**INSTRUCTIONS FOR THE TASK**.
All lines in the records that carry the string "relocated" are to be shown.

(Excerpts from a dataset)
------------------------

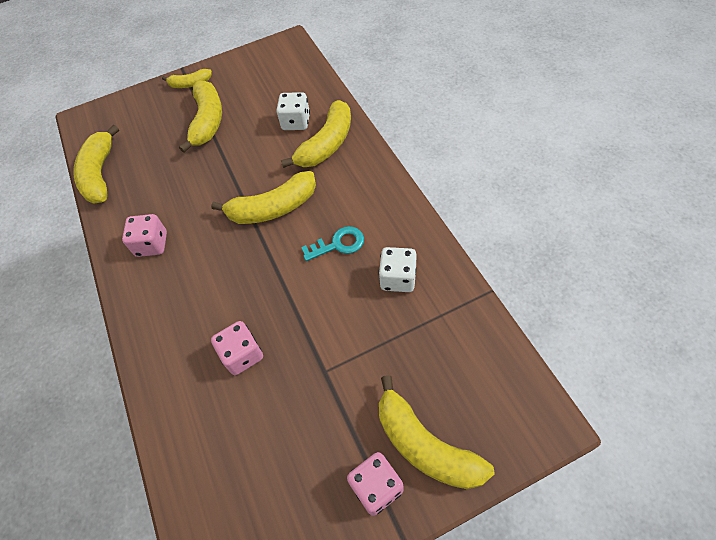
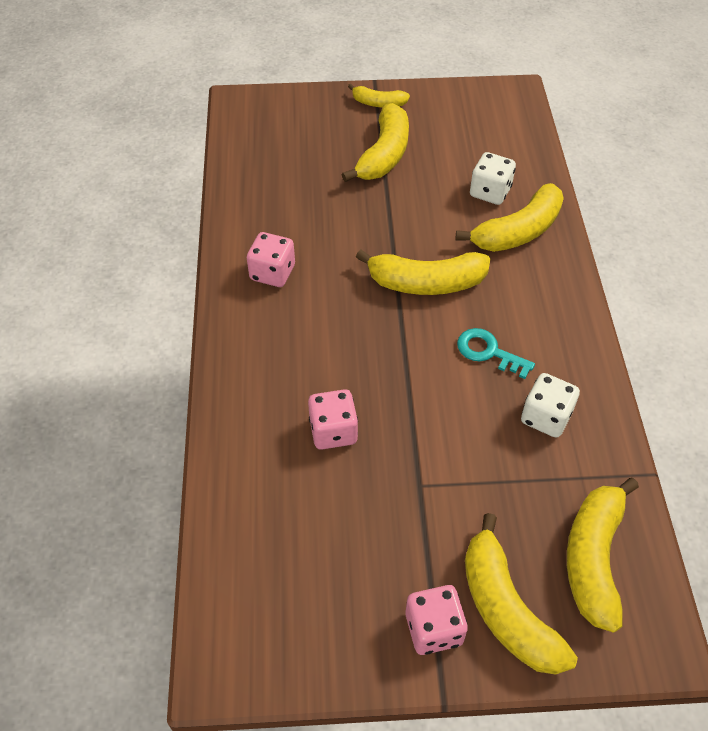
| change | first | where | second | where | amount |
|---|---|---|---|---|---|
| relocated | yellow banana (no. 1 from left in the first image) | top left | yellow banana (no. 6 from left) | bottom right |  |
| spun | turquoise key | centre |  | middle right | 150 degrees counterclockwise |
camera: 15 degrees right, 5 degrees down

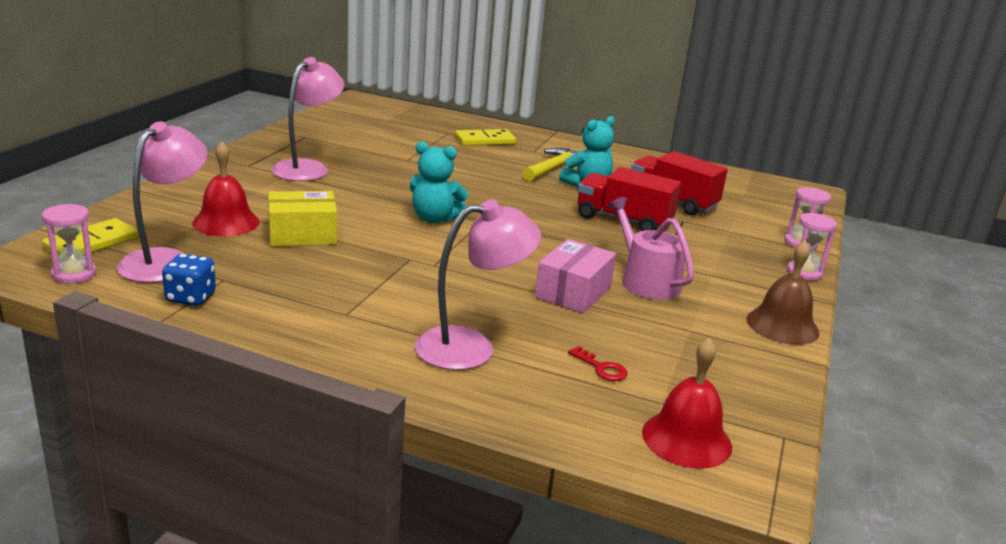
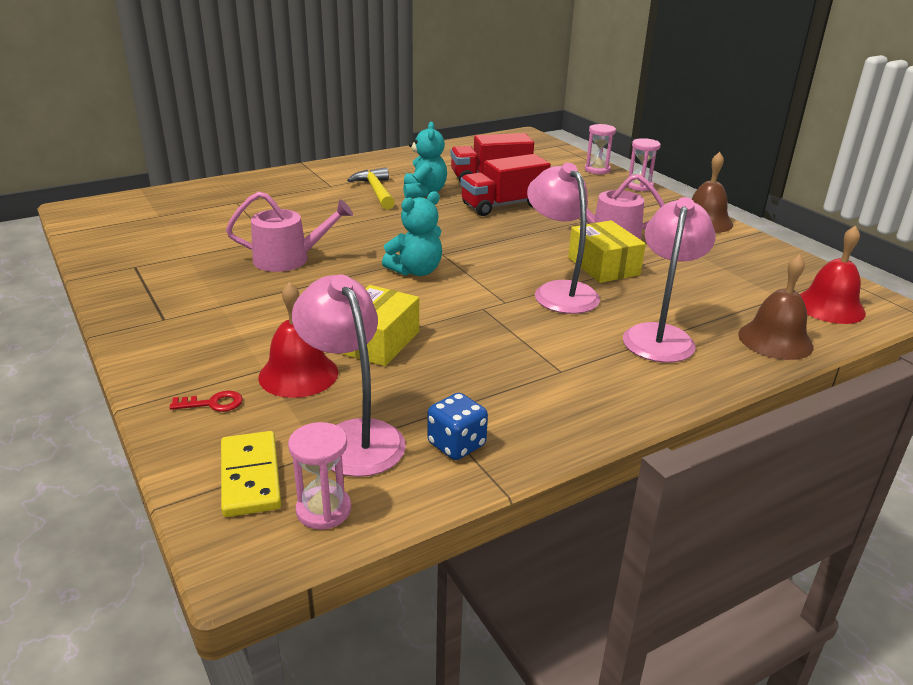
| change | first | where | second | where | amount |
|---|---|---|---|---|---|
| relocated | pink lamp (no. 2 from left) | top left |  | centre |  |
| missing | yellow domino (no. 2 from left) | top centre |  |  |  |
| colour | pink box | centre | yellow box (no. 2 from left) | centre |  |
| relocated | red key | bottom centre |  | middle left |  |
| appeared |  |  | pink watering can (no. 1 from left) | middle left |  |
| appeared |  |  | brown bell (no. 2 from left) | middle right |  |
camera: 50 degrees left, 5 degrees up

------------------------

**WRITTEN RESPONSE**.
| relocated | yellow banana (no. 1 from left in the first image) | top left | yellow banana (no. 6 from left) | bottom right |  |
| relocated | pink lamp (no. 2 from left) | top left |  | centre |  |
| relocated | red key | bottom centre |  | middle left |  |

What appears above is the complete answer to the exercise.